▶ [Your goal]: Return every line of the records that contains the word "wooden", matching case exactly.

## Begin

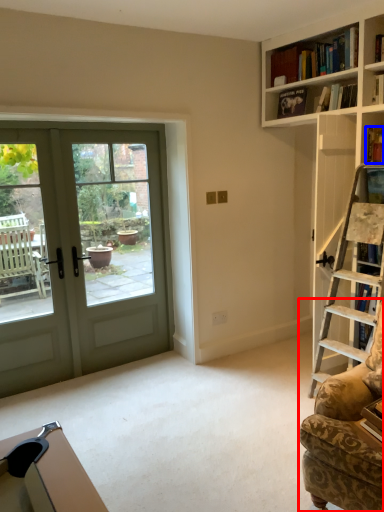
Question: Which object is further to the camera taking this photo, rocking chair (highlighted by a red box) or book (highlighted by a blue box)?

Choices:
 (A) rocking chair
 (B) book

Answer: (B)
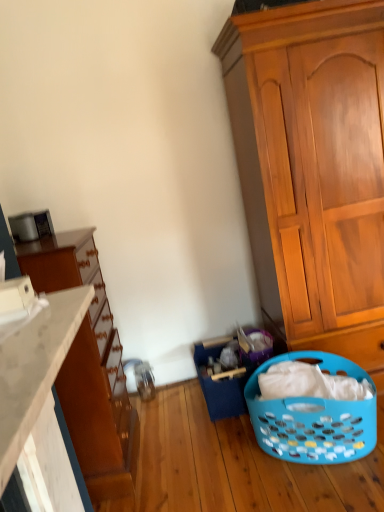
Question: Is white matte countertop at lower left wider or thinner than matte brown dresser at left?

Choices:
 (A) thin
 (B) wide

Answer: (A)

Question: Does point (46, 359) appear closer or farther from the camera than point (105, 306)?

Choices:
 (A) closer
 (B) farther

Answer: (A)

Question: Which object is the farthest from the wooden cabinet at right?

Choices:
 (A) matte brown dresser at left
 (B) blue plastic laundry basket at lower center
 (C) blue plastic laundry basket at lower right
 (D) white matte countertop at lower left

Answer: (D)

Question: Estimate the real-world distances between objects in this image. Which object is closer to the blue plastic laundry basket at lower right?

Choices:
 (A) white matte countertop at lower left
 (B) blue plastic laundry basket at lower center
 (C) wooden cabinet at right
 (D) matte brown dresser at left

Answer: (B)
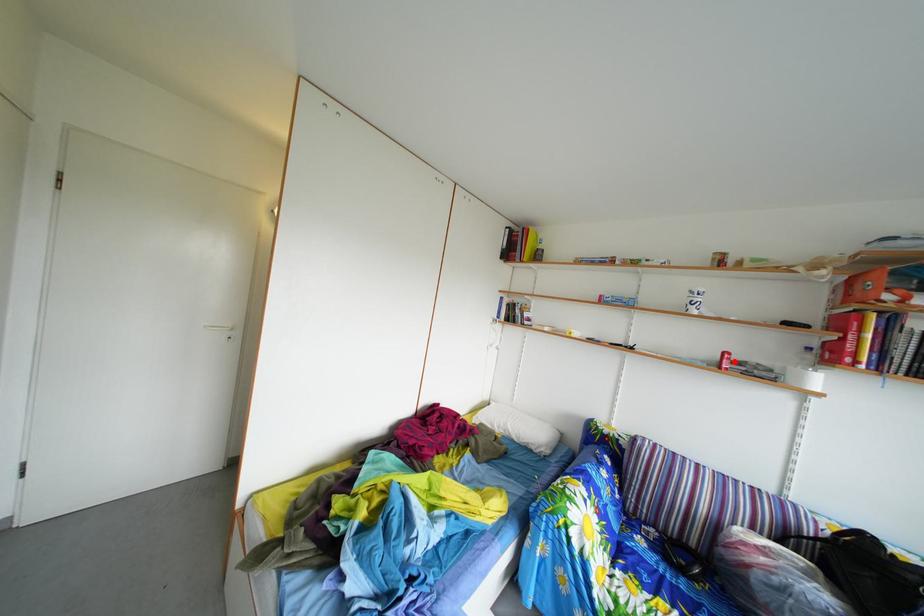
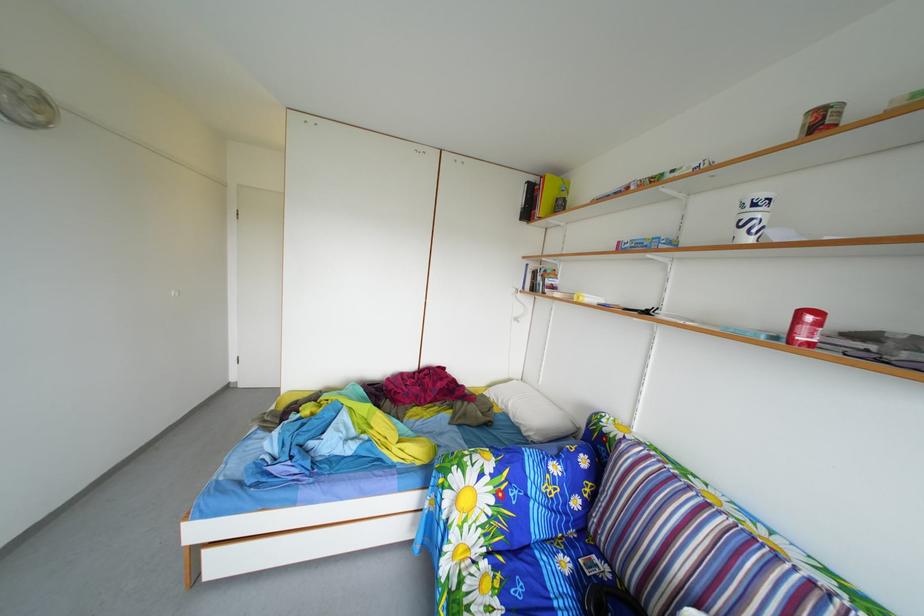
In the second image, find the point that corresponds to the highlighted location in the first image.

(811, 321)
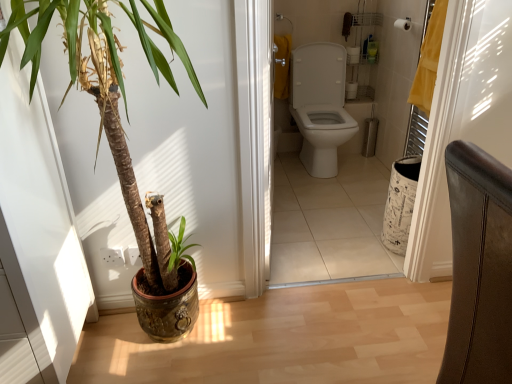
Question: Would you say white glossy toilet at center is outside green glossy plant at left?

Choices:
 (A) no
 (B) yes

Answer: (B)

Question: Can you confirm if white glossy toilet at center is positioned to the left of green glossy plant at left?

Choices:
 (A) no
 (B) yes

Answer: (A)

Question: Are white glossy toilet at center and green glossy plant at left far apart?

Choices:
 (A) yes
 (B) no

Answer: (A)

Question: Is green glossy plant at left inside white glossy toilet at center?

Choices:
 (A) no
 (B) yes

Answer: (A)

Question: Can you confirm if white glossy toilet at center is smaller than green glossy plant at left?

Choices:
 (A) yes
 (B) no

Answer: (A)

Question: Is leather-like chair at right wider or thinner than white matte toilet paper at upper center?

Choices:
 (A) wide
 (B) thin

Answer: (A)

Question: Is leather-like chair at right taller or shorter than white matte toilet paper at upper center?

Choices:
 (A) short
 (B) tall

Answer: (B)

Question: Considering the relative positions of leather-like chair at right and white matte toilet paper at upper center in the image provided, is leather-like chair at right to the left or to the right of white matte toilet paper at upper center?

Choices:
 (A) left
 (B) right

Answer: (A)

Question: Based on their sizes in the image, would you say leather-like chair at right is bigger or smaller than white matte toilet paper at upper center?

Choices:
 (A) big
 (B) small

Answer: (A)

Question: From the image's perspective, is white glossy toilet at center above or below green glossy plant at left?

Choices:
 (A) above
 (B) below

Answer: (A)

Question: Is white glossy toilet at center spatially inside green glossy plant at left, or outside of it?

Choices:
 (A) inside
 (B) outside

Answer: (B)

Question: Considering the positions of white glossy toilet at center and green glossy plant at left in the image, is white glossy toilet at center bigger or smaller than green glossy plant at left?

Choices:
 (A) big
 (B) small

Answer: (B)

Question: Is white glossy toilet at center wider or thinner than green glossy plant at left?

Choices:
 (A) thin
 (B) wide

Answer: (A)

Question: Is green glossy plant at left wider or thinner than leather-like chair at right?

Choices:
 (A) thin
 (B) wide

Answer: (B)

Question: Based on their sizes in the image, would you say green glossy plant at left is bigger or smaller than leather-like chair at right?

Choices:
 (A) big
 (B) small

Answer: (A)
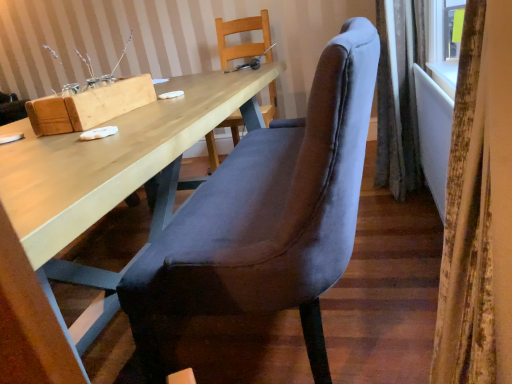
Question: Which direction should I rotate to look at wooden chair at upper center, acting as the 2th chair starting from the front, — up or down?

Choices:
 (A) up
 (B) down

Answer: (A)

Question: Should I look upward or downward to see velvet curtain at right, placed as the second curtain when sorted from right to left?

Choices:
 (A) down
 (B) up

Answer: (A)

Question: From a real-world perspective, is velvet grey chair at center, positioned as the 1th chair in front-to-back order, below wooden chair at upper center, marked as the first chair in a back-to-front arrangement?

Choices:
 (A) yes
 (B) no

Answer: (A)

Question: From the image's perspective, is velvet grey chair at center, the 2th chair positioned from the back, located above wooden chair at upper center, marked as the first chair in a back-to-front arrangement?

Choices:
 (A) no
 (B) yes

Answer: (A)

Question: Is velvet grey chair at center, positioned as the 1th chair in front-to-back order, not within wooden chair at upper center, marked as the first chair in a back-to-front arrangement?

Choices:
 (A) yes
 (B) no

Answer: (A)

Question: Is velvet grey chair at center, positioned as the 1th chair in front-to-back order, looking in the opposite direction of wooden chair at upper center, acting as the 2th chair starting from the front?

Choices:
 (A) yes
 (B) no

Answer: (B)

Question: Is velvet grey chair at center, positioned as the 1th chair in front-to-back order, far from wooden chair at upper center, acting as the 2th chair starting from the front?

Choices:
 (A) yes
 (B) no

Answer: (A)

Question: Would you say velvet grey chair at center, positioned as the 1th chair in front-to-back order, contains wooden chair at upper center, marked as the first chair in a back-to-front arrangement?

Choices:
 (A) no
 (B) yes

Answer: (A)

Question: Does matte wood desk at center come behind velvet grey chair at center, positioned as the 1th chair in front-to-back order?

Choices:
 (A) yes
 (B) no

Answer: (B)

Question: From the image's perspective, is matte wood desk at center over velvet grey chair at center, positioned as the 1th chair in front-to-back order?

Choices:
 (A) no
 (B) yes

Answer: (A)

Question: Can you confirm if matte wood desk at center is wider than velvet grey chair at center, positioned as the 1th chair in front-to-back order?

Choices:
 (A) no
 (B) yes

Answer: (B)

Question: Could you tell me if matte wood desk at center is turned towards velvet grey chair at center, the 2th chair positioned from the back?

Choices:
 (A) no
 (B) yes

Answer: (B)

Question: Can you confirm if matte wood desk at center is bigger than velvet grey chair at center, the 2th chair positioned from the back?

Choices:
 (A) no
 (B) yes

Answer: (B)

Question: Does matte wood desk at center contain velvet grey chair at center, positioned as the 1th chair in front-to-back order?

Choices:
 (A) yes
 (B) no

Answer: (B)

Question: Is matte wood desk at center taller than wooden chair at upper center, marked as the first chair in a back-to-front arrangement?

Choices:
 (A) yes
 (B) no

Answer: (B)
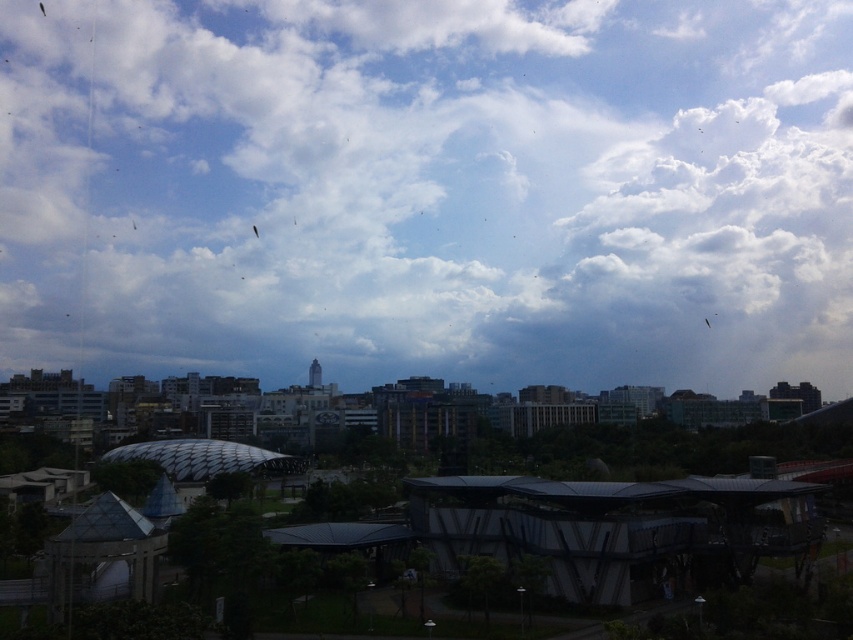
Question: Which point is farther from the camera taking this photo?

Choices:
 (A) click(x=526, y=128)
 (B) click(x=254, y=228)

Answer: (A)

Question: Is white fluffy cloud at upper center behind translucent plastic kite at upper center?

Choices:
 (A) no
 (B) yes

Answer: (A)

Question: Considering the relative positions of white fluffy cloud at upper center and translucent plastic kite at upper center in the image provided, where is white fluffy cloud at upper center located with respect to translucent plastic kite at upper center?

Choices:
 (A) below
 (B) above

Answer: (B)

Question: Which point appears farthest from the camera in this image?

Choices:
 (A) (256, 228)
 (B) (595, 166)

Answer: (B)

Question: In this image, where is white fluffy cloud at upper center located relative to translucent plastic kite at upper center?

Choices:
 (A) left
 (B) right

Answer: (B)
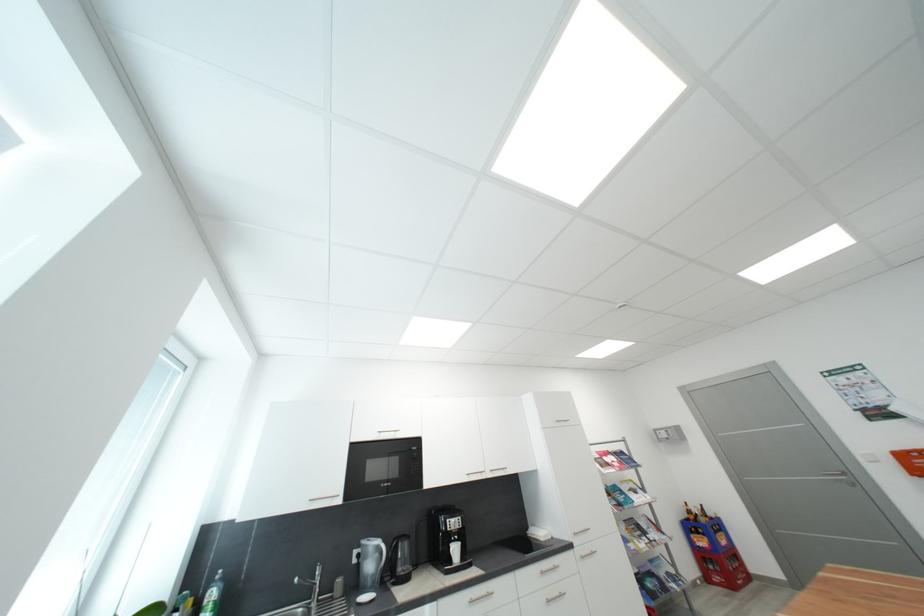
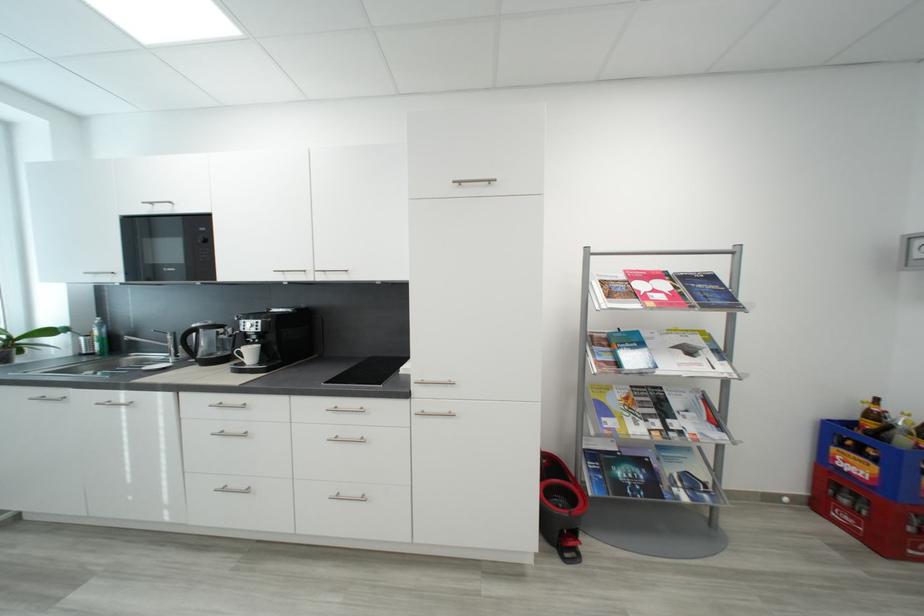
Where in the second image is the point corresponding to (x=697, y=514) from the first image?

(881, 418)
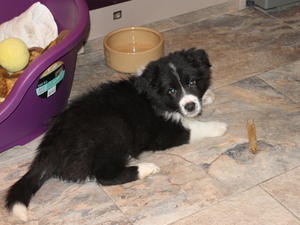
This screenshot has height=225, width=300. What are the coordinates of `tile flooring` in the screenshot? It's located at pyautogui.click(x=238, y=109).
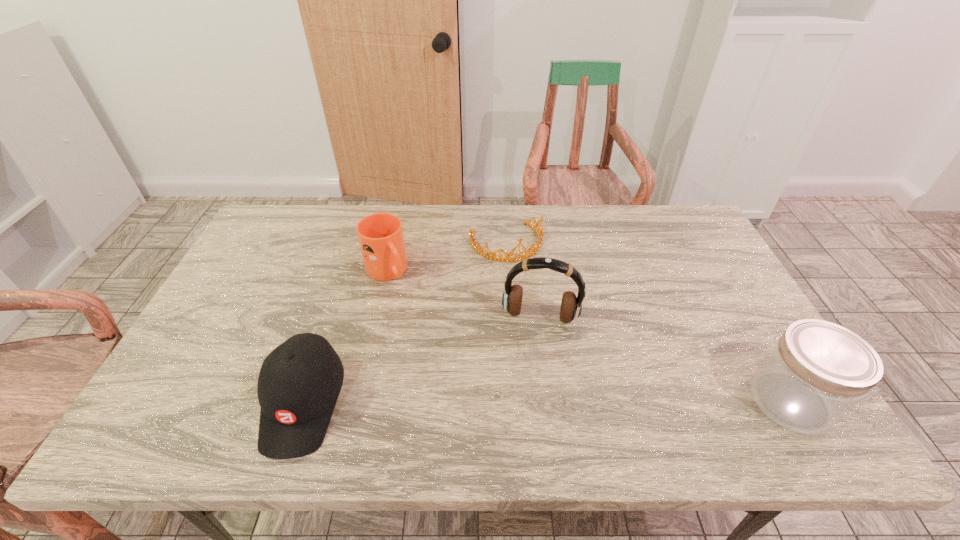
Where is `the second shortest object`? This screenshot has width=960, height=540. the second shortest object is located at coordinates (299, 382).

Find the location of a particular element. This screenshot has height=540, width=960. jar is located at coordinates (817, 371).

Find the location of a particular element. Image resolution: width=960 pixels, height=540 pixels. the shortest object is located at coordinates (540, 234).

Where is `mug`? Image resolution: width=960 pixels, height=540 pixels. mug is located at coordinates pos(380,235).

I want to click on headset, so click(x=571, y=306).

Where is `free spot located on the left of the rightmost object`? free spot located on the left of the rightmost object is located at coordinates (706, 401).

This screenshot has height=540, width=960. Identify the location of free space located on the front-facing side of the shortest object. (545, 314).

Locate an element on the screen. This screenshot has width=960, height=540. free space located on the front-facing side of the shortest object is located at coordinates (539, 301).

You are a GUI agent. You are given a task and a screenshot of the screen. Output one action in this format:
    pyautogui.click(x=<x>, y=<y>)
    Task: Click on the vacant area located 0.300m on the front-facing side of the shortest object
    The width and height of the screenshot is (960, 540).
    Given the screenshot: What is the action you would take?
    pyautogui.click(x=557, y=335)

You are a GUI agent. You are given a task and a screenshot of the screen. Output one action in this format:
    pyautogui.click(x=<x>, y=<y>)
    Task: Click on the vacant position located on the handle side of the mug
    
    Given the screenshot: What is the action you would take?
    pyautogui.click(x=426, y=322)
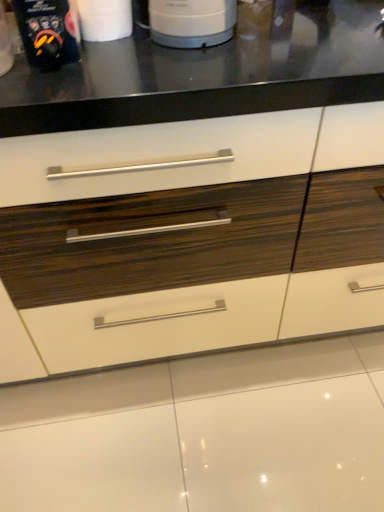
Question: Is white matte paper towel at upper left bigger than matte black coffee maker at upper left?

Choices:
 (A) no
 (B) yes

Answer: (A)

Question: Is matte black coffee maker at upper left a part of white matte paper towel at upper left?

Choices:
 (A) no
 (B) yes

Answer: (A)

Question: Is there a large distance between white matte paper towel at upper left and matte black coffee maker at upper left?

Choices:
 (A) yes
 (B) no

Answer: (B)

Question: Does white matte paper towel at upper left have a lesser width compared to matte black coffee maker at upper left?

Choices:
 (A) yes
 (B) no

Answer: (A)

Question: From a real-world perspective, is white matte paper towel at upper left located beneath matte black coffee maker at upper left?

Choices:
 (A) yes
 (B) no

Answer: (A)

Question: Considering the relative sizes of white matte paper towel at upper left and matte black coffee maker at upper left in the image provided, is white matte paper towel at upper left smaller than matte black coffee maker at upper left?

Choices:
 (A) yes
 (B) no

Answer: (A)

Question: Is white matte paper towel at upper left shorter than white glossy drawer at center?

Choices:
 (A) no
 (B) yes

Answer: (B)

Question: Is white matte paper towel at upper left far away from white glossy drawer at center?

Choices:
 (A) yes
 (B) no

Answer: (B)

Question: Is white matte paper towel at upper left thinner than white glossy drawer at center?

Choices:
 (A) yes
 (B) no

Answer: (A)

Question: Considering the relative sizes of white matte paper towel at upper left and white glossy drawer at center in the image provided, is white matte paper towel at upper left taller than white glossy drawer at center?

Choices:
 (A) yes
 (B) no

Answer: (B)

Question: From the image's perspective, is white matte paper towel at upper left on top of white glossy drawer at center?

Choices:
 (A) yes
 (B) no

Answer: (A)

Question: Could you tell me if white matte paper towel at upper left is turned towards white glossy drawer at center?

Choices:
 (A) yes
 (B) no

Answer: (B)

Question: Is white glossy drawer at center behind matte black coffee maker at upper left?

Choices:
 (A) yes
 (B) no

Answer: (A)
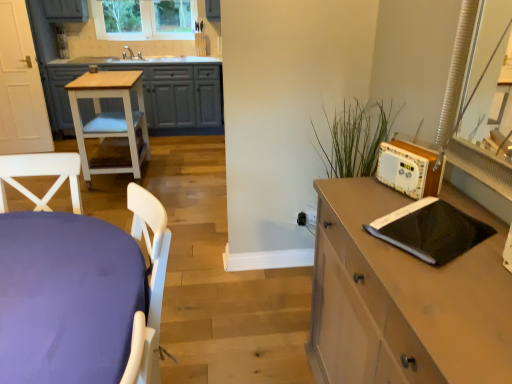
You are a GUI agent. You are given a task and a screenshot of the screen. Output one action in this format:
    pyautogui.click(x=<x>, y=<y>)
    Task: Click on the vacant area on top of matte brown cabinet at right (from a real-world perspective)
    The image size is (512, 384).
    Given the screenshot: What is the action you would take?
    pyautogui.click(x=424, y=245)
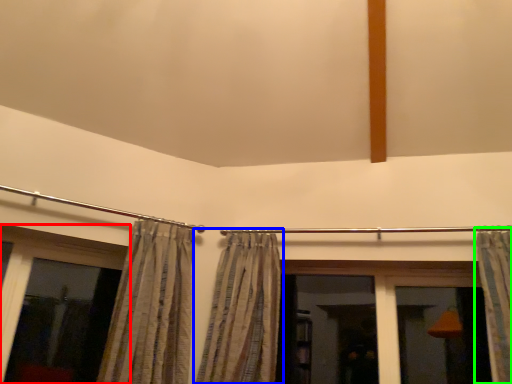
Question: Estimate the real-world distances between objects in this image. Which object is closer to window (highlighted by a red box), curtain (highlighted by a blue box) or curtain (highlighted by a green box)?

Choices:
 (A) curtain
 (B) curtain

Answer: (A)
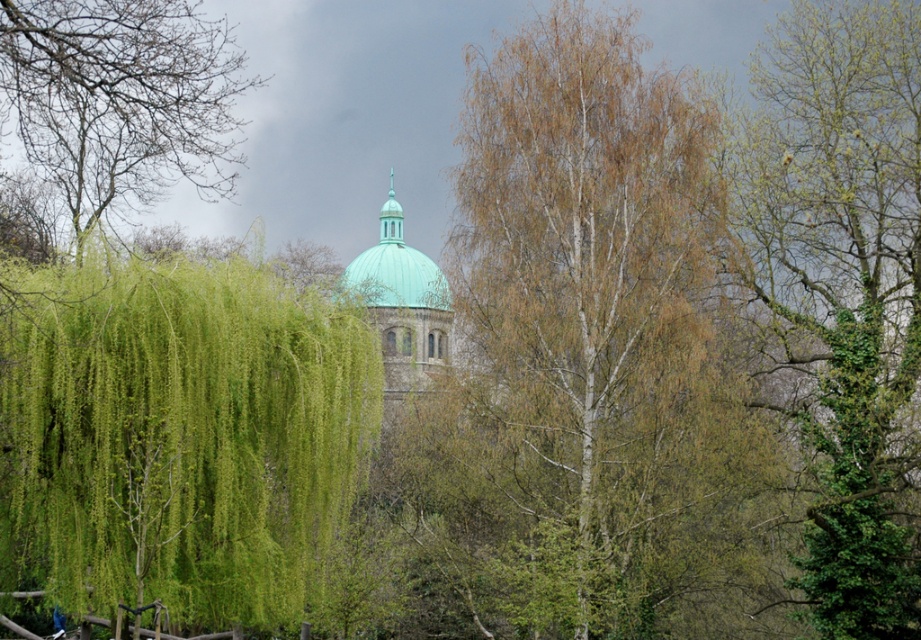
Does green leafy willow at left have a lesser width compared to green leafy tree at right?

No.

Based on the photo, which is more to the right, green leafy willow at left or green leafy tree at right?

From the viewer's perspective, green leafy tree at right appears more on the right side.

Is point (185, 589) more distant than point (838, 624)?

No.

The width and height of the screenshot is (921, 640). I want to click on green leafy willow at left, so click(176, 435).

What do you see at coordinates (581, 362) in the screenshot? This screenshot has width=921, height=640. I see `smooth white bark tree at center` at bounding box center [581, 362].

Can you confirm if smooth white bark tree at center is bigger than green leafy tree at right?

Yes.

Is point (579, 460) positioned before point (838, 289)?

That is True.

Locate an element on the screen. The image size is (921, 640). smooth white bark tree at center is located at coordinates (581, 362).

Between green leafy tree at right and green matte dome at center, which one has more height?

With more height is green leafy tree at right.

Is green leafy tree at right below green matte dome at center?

## End

▶ [Finished task]:
Question: Which object is the farthest from the wooden cabinet at right?
 (C) wooden cabinet at right
Question: Which direction should I rotate to look at wooden chair at upper center, acting as the 2th chair starting from the front, — up or down?
Question: From a real-world perspective, is velvet grey chair at center, positioned as the 1th chair in front-to-back order, below wooden chair at upper center, marked as the first chair in a back-to-front arrangement?
Question: From the image's perspective, is velvet grey chair at center, the 2th chair positioned from the back, located above wooden chair at upper center, marked as the first chair in a back-to-front arrangement?
Question: Is velvet grey chair at center, positioned as the 1th chair in front-to-back order, not within wooden chair at upper center, marked as the first chair in a back-to-front arrangement?
Question: Is velvet grey chair at center, positioned as the 1th chair in front-to-back order, looking in the opposite direction of wooden chair at upper center, acting as the 2th chair starting from the front?
Question: Is velvet grey chair at center, positioned as the 1th chair in front-to-back order, far from wooden chair at upper center, acting as the 2th chair starting from the front?
Question: Would you say velvet grey chair at center, positioned as the 1th chair in front-to-back order, contains wooden chair at upper center, marked as the first chair in a back-to-front arrangement?
Question: Is matte wood desk at center taller than wooden chair at upper center, marked as the first chair in a back-to-front arrangement?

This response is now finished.